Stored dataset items
===

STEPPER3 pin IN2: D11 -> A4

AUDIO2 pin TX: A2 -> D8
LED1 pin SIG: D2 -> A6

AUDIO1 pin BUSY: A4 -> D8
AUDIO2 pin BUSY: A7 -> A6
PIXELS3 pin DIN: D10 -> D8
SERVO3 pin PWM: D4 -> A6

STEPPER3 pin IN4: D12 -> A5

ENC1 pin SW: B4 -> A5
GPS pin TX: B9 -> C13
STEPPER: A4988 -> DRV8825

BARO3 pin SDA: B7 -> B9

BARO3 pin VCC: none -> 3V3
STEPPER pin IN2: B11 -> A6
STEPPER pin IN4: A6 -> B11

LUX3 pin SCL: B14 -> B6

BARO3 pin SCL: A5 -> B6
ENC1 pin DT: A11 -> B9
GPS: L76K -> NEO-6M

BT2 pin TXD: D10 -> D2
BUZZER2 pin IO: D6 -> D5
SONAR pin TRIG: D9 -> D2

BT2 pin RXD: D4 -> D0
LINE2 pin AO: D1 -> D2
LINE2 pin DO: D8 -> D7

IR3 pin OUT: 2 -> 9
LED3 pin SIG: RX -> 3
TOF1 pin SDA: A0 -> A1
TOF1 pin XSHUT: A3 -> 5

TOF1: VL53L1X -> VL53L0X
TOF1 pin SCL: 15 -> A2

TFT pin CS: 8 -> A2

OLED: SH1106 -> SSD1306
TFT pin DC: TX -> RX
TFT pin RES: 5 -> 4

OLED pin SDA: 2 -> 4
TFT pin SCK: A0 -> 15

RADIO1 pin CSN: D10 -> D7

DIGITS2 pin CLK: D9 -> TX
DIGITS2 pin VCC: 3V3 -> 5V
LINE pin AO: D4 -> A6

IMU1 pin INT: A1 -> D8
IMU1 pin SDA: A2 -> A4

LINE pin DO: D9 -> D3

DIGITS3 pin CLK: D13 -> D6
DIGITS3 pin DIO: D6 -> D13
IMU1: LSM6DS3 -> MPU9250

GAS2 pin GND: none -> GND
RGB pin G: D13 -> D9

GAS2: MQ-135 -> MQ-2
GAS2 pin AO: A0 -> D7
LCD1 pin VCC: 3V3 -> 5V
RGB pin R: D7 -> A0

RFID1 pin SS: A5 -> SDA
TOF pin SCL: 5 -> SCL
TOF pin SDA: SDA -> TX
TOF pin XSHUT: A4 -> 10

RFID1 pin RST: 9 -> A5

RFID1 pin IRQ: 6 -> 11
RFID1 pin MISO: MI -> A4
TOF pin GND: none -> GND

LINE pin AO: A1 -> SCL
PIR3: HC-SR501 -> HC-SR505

===

Extract every line above containing the word "BUSY".

RESULT
AUDIO1 pin BUSY: A4 -> D8
AUDIO2 pin BUSY: A7 -> A6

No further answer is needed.